### Given task
Identify every line of the material that contains the string "kern", and copy each of those lines in full.

★ ★ ★ ★ ★ ★ ★

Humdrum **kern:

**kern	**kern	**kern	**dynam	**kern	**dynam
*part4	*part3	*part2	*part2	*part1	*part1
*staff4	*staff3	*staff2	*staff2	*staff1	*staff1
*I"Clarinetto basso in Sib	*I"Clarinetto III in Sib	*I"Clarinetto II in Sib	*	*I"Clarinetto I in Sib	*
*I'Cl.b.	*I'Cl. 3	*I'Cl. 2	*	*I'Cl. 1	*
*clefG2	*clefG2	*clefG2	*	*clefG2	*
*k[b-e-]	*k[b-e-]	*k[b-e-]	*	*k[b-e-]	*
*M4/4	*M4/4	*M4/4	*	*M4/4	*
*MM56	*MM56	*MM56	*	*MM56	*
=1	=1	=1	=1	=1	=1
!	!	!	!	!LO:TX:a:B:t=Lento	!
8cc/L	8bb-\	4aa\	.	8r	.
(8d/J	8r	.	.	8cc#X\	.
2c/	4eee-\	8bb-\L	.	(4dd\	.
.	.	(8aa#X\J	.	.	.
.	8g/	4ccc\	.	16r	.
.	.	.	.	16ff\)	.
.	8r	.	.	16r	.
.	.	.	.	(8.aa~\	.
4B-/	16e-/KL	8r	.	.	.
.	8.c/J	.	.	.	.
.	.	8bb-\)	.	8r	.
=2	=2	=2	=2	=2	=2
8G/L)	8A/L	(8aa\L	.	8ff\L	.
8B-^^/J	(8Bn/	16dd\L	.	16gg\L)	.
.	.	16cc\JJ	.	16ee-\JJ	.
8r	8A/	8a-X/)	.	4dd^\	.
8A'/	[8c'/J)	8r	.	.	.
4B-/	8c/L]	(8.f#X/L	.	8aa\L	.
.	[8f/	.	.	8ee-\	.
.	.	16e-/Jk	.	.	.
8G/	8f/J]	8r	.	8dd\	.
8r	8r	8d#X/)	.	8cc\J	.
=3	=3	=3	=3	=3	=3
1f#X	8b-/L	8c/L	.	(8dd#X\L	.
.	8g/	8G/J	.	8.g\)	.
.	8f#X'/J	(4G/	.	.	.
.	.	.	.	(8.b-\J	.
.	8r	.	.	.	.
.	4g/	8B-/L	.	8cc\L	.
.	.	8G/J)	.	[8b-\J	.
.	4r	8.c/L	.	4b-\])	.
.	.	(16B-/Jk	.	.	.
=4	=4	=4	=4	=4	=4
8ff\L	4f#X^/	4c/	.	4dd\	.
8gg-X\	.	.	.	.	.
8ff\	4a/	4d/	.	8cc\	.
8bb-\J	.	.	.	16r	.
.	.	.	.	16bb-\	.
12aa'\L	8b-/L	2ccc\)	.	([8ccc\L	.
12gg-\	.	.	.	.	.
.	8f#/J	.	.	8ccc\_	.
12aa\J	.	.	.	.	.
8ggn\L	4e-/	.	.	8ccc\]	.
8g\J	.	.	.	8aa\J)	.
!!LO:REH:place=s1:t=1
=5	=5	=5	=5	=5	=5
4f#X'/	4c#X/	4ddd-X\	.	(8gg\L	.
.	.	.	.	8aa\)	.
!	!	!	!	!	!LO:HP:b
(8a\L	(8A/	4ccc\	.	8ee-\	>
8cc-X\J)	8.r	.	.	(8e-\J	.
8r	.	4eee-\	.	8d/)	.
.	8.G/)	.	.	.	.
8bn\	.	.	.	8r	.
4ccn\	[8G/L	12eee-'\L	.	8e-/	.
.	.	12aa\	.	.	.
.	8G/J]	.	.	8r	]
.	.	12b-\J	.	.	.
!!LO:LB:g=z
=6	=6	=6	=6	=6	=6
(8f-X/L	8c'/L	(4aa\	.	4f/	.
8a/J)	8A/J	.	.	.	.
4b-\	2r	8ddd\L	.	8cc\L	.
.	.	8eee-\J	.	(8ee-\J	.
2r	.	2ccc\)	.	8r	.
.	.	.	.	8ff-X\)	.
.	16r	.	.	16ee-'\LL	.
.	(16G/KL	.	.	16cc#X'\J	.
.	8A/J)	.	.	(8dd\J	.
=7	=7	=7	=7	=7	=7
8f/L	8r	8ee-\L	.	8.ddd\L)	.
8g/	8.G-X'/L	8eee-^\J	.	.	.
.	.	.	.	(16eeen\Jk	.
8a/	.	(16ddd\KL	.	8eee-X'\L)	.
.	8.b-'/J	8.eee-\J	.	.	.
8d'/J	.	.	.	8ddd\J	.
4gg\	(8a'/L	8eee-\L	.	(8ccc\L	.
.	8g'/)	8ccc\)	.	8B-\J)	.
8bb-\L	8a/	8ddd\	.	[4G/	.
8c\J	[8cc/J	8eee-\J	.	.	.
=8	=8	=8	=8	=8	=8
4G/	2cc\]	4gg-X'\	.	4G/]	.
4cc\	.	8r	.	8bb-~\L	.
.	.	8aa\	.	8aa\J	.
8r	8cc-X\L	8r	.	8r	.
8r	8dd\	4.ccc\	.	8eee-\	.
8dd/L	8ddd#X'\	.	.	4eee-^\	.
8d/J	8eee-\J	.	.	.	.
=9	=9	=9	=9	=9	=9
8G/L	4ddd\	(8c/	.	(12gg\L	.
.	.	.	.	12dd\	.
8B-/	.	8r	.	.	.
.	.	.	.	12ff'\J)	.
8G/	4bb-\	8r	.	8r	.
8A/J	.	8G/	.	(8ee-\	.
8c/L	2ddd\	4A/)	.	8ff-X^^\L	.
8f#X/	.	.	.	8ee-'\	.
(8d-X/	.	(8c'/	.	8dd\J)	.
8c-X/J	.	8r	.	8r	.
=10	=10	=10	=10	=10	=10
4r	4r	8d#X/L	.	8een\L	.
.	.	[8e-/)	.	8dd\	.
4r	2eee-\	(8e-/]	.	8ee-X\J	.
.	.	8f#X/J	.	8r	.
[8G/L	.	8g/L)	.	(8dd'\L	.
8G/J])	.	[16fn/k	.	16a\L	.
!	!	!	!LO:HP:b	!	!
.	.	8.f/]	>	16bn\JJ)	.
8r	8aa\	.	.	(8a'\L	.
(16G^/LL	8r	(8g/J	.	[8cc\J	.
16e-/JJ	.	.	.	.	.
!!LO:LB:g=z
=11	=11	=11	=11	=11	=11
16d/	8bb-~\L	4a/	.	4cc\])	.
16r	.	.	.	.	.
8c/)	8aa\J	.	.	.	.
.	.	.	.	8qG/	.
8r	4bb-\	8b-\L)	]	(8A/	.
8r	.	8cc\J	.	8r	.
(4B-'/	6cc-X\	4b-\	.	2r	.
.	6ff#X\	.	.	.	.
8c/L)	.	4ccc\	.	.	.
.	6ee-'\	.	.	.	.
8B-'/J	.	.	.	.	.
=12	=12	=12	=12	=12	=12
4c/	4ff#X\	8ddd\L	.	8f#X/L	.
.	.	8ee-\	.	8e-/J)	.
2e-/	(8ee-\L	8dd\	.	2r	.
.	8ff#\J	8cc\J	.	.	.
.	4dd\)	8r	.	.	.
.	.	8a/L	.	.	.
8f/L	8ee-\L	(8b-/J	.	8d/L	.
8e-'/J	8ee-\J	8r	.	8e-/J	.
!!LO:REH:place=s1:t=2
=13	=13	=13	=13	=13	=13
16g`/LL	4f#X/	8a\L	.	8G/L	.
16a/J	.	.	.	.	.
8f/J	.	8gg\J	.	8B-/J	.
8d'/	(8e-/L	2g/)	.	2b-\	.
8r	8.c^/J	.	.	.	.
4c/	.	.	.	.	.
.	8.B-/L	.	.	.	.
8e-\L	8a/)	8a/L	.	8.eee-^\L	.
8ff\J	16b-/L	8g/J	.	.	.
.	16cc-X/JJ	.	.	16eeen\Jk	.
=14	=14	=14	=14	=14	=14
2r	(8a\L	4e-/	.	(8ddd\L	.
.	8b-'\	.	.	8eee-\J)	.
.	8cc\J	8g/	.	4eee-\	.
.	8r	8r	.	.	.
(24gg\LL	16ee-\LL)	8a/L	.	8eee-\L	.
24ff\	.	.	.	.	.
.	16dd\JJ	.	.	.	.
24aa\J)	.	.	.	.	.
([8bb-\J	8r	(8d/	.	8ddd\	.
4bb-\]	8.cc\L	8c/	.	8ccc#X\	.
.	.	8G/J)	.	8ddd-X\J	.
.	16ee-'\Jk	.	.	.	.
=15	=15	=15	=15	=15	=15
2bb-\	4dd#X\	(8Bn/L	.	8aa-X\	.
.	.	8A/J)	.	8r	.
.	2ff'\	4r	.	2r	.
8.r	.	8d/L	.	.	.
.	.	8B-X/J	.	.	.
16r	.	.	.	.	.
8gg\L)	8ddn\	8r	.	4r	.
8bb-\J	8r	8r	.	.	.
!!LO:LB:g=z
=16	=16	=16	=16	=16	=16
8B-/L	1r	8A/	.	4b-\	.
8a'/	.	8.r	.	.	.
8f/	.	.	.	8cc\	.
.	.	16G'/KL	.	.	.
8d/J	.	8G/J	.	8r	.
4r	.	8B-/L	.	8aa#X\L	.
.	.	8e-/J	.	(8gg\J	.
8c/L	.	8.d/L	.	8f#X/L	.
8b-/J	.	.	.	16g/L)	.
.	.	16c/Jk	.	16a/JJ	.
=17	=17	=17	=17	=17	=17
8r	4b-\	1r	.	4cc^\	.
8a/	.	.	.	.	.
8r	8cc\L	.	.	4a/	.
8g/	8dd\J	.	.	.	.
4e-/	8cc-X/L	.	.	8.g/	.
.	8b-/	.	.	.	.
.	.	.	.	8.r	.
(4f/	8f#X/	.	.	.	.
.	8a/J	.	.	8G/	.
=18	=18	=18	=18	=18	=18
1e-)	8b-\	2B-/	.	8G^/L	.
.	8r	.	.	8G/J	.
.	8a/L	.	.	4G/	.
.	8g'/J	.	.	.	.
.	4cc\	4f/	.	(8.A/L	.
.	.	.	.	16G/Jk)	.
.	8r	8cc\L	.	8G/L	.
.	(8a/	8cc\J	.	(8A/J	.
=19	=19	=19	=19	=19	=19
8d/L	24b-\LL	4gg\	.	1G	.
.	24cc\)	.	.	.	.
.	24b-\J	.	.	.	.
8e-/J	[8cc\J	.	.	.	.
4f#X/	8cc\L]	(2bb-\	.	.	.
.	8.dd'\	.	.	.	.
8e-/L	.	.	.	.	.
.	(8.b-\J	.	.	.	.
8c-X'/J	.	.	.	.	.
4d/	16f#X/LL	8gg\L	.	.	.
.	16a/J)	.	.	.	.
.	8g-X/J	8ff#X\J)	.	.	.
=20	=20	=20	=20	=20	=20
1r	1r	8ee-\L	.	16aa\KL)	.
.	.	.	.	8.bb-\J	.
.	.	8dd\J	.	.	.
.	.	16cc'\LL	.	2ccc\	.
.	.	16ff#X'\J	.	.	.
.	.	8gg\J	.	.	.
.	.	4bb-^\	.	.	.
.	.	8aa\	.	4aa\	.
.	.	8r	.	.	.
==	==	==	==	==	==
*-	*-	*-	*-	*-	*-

★ ★ ★ ★ ★ ★ ★

### Answer to this exercise
Humdrum **kern:
**kern	**kern	**kern	**dynam	**kern	**dynam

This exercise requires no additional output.